Task prompt: Look below for the line that contains "shifted | tuerca", then copy it and each following line exactly, through and including the line that contains "gone | pulverizador".

***** Available records

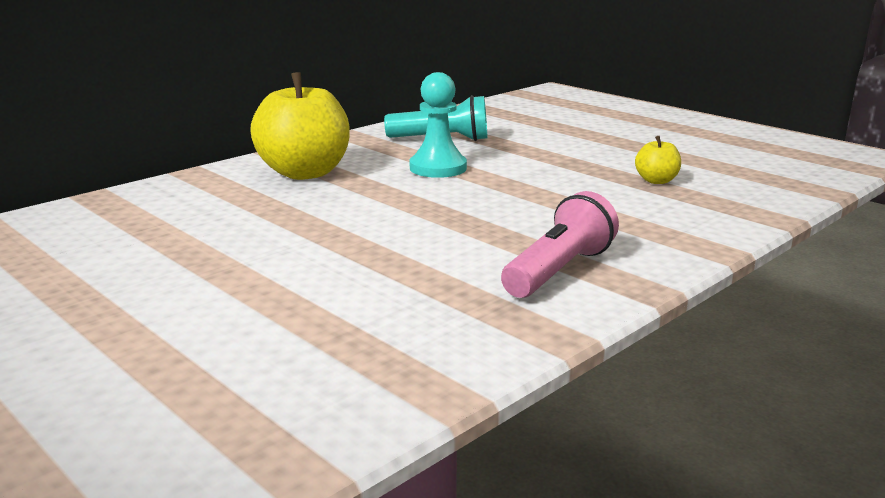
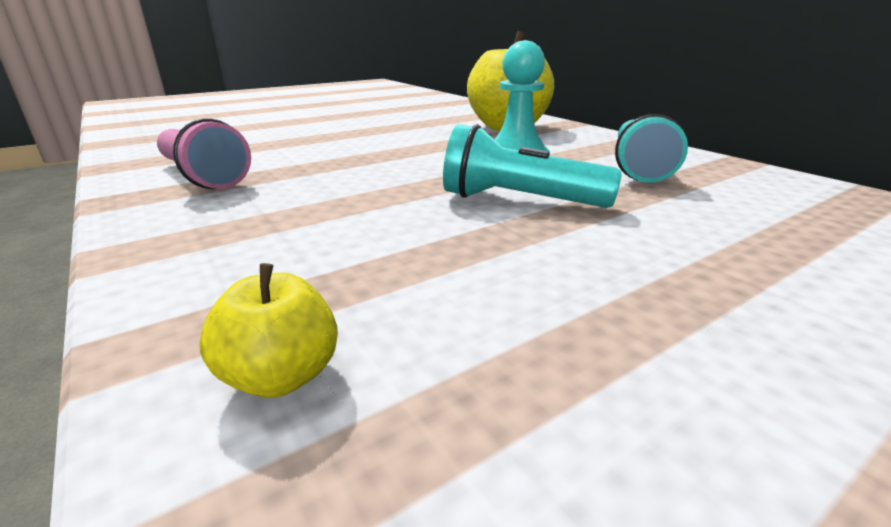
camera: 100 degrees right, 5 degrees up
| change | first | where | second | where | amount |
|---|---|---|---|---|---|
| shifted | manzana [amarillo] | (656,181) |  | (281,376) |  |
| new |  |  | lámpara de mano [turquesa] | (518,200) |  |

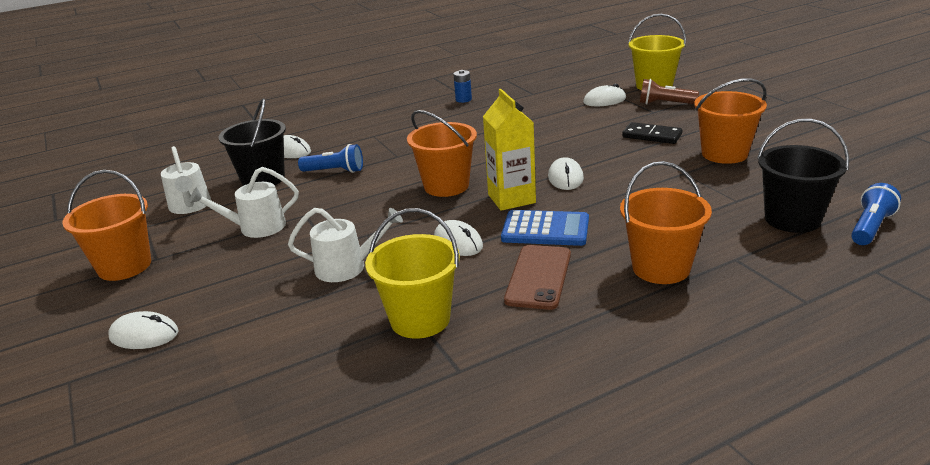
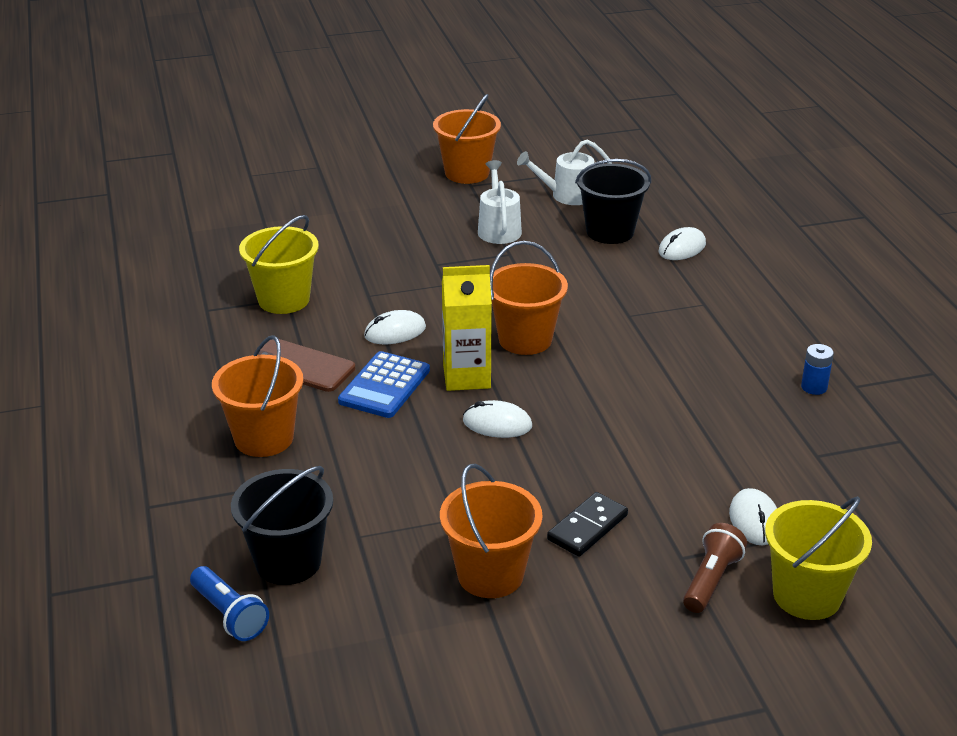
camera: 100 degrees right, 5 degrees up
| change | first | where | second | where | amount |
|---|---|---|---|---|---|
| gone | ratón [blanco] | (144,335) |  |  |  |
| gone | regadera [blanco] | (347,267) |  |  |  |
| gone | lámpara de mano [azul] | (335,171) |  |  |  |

**********
***** Available records

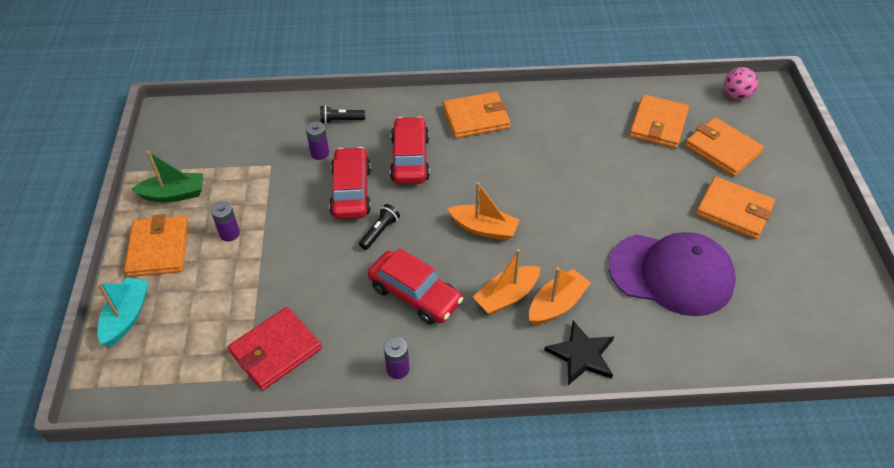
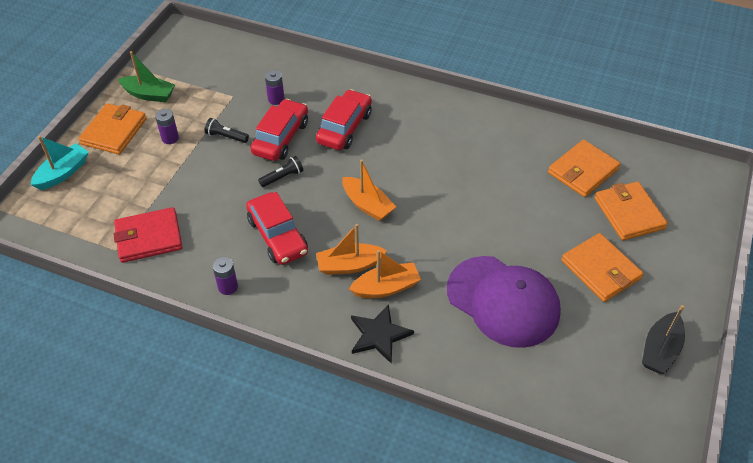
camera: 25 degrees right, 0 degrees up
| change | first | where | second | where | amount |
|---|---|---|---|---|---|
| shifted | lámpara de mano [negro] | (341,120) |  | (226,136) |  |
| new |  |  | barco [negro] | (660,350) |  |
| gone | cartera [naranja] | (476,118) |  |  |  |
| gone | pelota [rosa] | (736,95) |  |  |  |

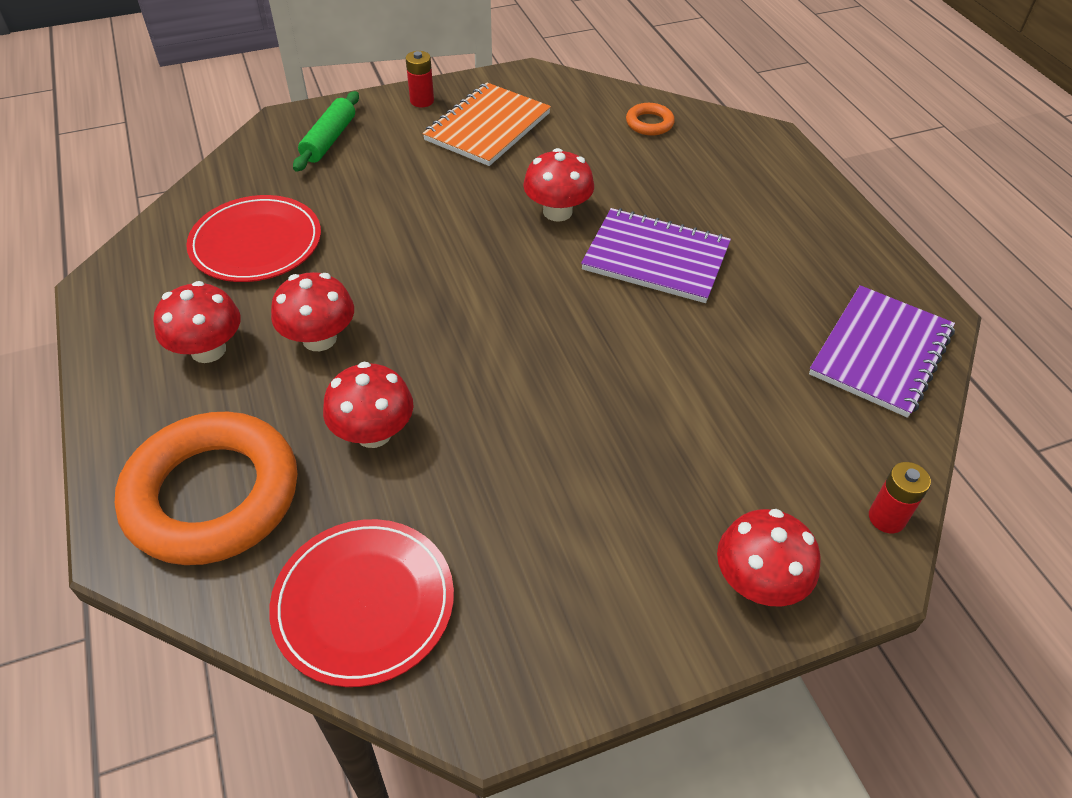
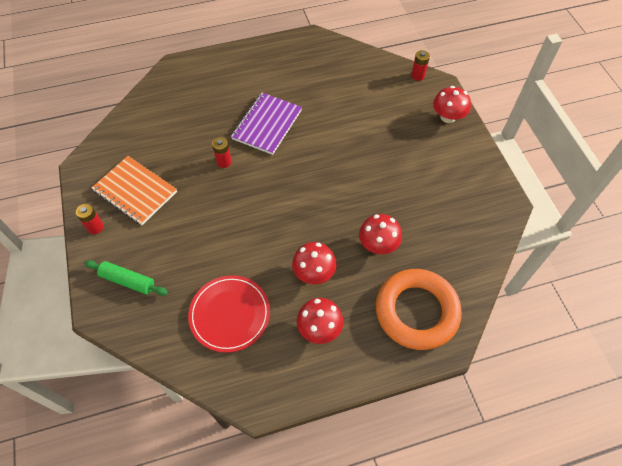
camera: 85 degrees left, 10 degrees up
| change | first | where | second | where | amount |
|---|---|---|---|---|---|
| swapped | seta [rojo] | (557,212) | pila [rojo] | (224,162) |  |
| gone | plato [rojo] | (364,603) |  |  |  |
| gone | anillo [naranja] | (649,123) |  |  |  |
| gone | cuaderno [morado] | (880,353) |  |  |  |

**********
***** Available records

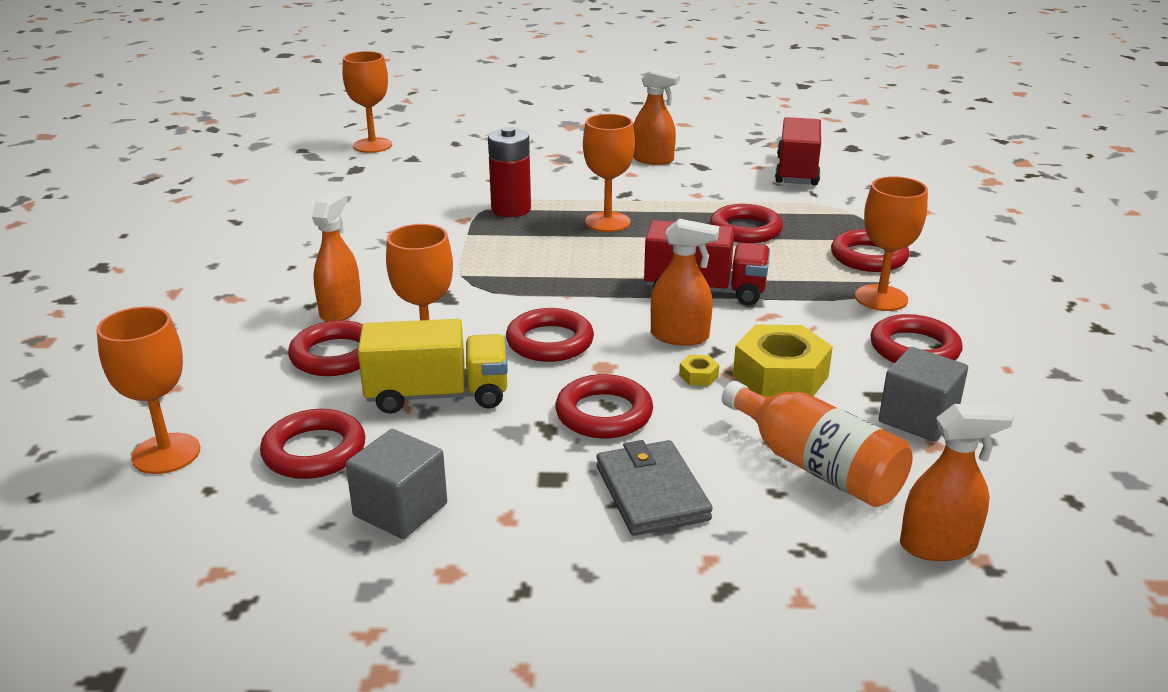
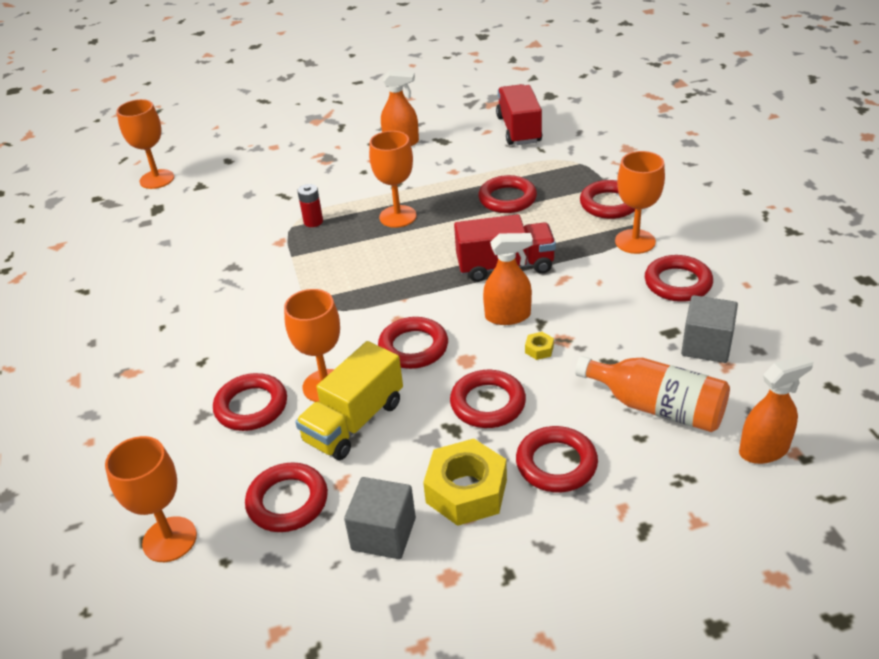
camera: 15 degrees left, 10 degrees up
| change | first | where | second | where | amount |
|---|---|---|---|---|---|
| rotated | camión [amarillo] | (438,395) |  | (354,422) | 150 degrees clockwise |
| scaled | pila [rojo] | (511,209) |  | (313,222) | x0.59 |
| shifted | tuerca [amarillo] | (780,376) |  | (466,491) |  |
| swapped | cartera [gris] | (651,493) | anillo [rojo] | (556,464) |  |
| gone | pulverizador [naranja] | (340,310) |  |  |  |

**********

Answer to the exercise:
| shifted | tuerca [amarillo] | (780,376) |  | (466,491) |  |
| swapped | cartera [gris] | (651,493) | anillo [rojo] | (556,464) |  |
| gone | pulverizador [naranja] | (340,310) |  |  |  |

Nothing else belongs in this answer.